*Data block*

§ §

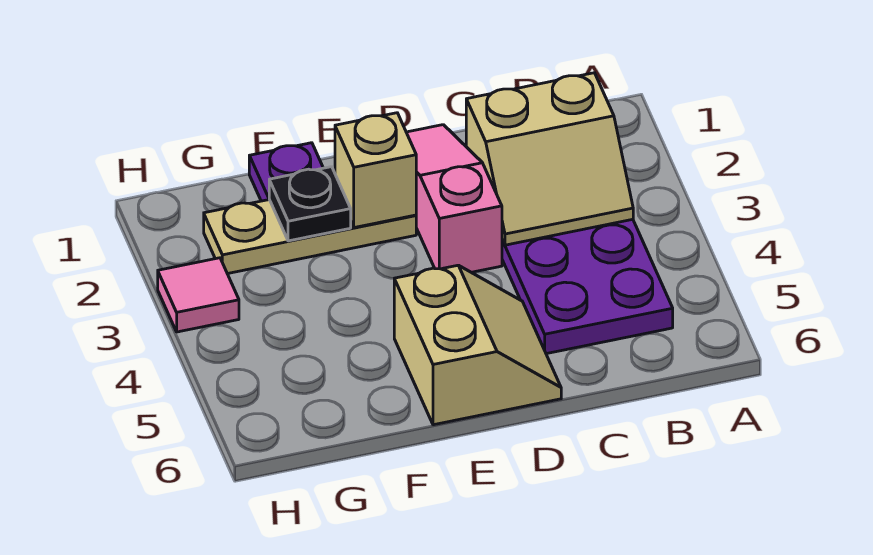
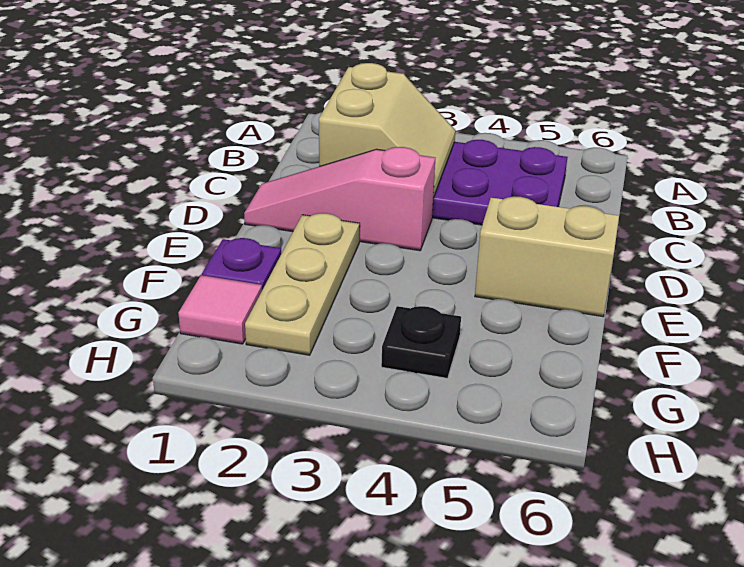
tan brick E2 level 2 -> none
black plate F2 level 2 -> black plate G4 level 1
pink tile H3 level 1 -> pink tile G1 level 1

§ §

*Work instructions*
None of the pictures should appear; copy the rest of the material above exactly.

*Solution to the problem*
tan brick E2 level 2 -> none
black plate F2 level 2 -> black plate G4 level 1
pink tile H3 level 1 -> pink tile G1 level 1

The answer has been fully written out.